# [WORK REQUEST]
Where a line of the entries holds the string "none", copy that line.

---+---

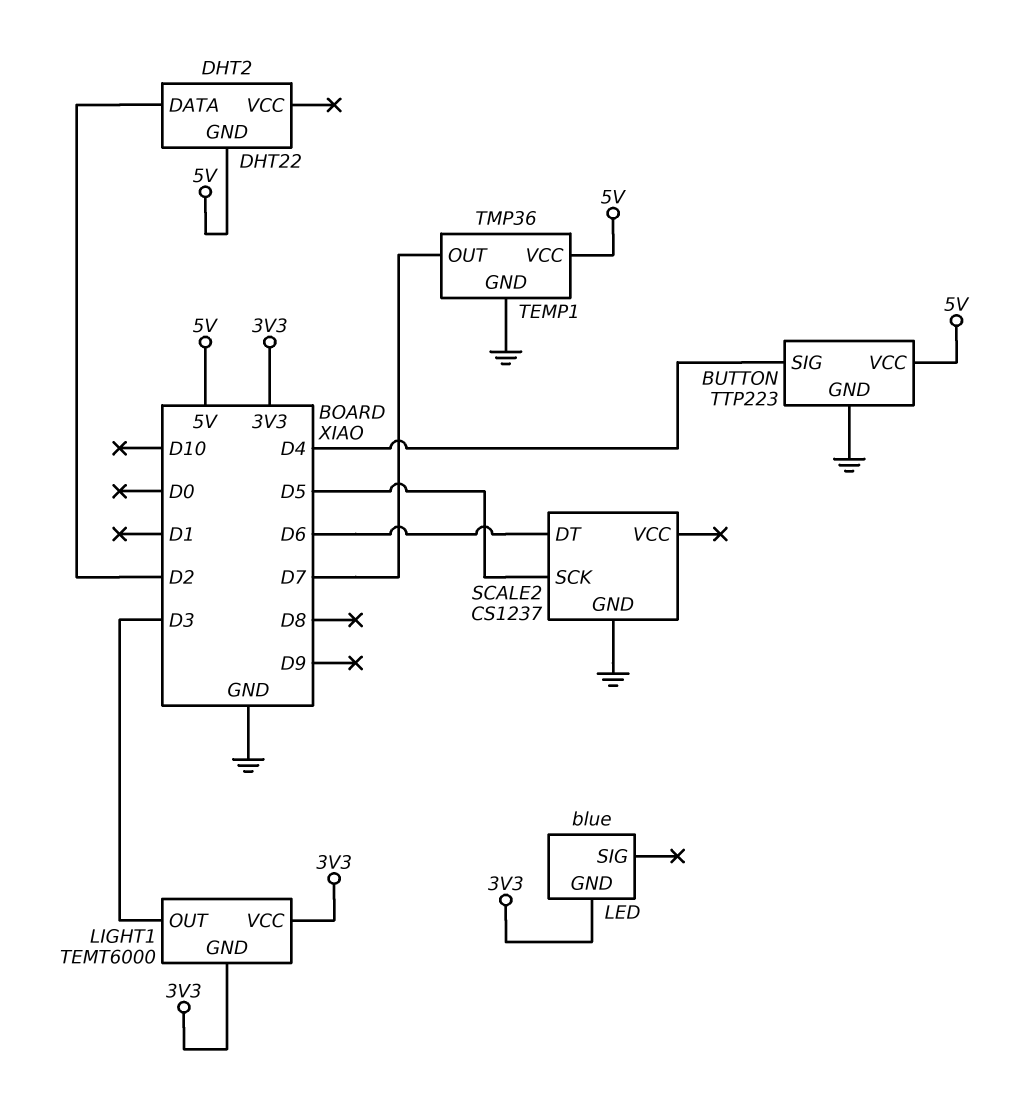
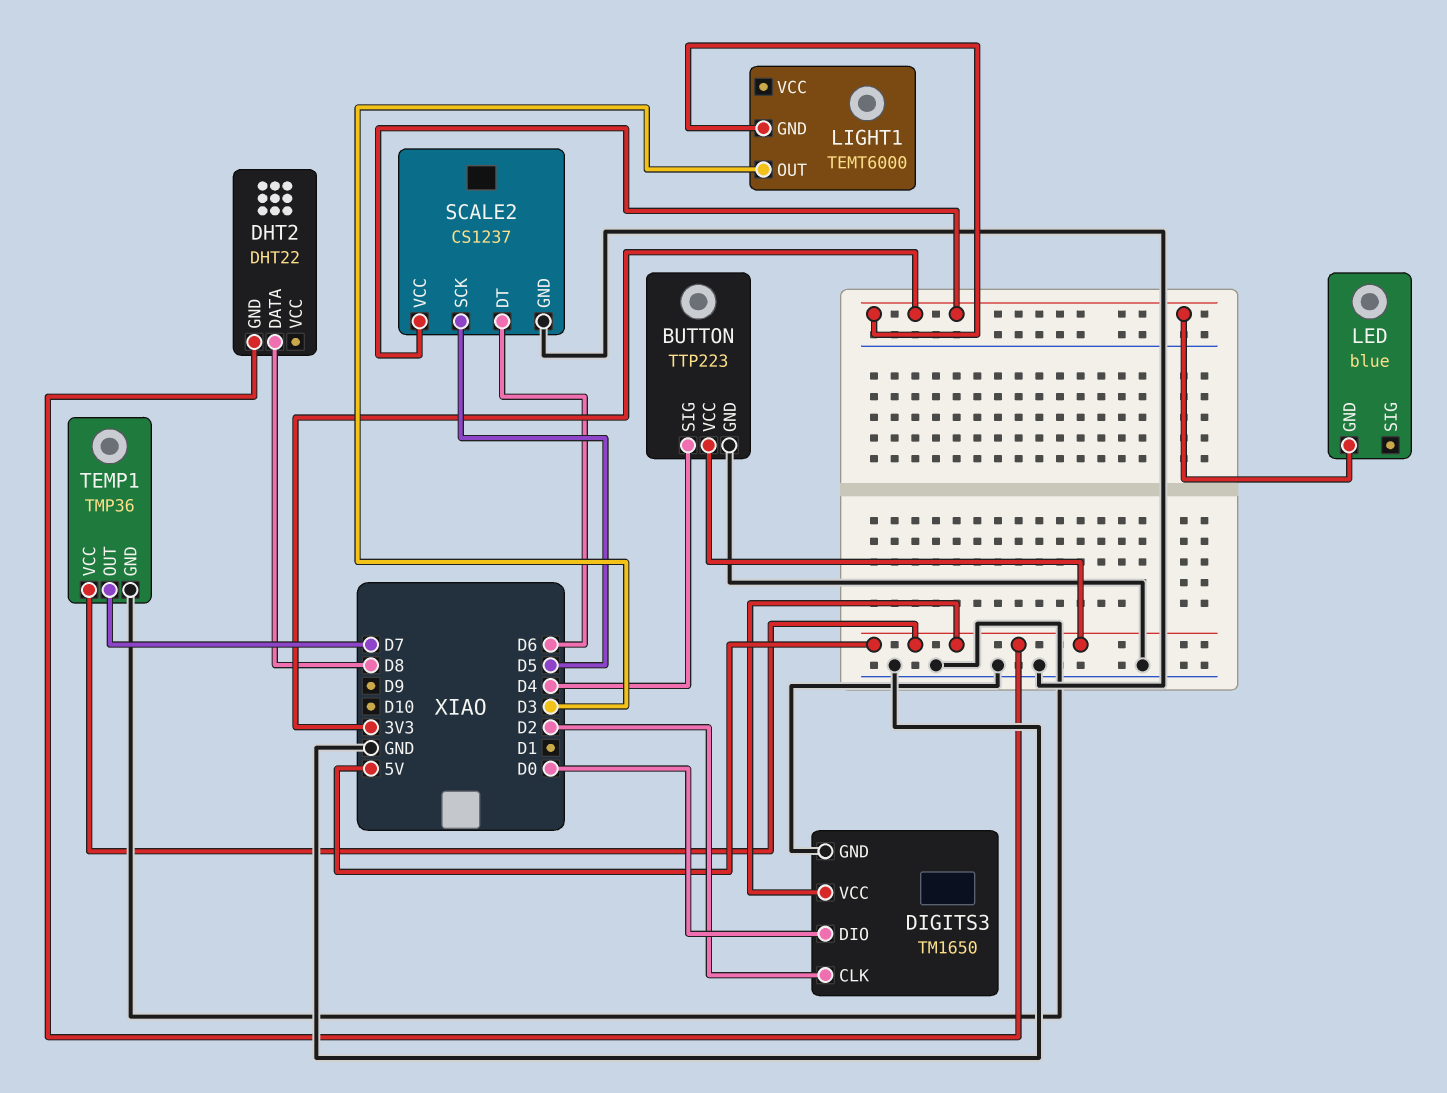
DHT2 pin DATA: D2 -> D8
DIGITS3: none -> TM1650
DIGITS3 pin CLK: none -> D2
DIGITS3 pin DIO: none -> D0
DIGITS3 pin GND: none -> GND
DIGITS3 pin VCC: none -> 5V
LIGHT1 pin VCC: 3V3 -> none
SCALE2 pin VCC: none -> 3V3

---+---

# [SOLUTION TO THIS TASK]
DIGITS3: none -> TM1650
DIGITS3 pin CLK: none -> D2
DIGITS3 pin DIO: none -> D0
DIGITS3 pin GND: none -> GND
DIGITS3 pin VCC: none -> 5V
LIGHT1 pin VCC: 3V3 -> none
SCALE2 pin VCC: none -> 3V3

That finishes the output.